### Co należy zrobić
Zaktualizuj wszystkie poniższe wiersze, zastępując „aerial image” przez „satellite image” i nie zmieniając niczego poza tym. W odpowiedzi pomiń obrazy.

### Przedstawiony materiał
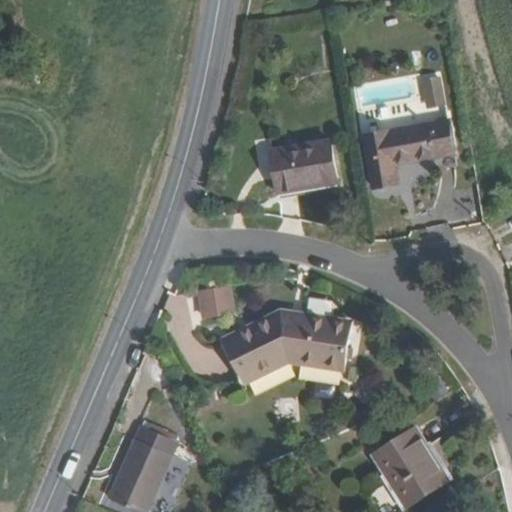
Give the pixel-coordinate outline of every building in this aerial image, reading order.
[(426,108),(445,104),(437,72),(419,76),(426,108)] [(456,154),(449,120),(364,134),(374,188),(400,183),(397,164),(456,154)] [(340,183),(332,139),(272,149),(279,193),(340,183)] [(195,289),(198,317),(232,313),(229,284),(195,289)] [(302,322),(303,316),(282,312),(272,317),(302,322)] [(353,323),(335,320),(303,316),(302,322),(272,317),(225,340),(245,381),(290,360),(321,365),(346,368),(353,323)] [(142,511),(149,511),(180,442),(142,424),(110,497),(142,511)] [(407,508),(452,479),(417,426),(373,454),(407,508)]
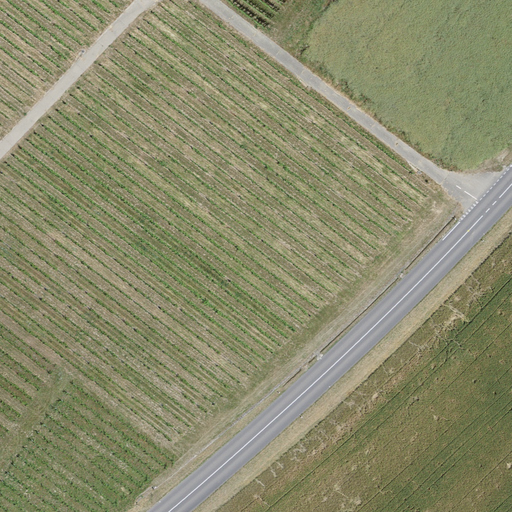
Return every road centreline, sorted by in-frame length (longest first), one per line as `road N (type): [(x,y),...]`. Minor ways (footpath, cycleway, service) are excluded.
road 1 (tertiary): [(511,174),(327,360),(156,511)]
road 2 (track): [(204,0),(486,203)]
road 3 (track): [(0,154),(150,0)]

### Odpowiedź do ćwiczenia
Give the pixel-coordinate outline of every building in this satellite image, reading order.
[(426,108),(445,104),(437,72),(419,76),(426,108)] [(456,154),(449,120),(364,134),(374,188),(400,183),(397,164),(456,154)] [(340,183),(332,139),(272,149),(279,193),(340,183)] [(195,289),(198,317),(232,313),(229,284),(195,289)] [(302,322),(303,316),(282,312),(272,317),(302,322)] [(353,323),(335,320),(303,316),(302,322),(272,317),(225,340),(245,381),(290,360),(321,365),(346,368),(353,323)] [(142,511),(149,511),(180,442),(142,424),(110,497),(142,511)] [(407,508),(452,479),(417,426),(373,454),(407,508)]
Return every road centreline, sorted by in-frame length (longest first), one per line as `road N (type): [(x,y),...]`. Minor ways (footpath, cycleway, service) are excluded.
road 1 (tertiary): [(511,174),(327,360),(156,511)]
road 2 (track): [(204,0),(486,203)]
road 3 (track): [(0,154),(150,0)]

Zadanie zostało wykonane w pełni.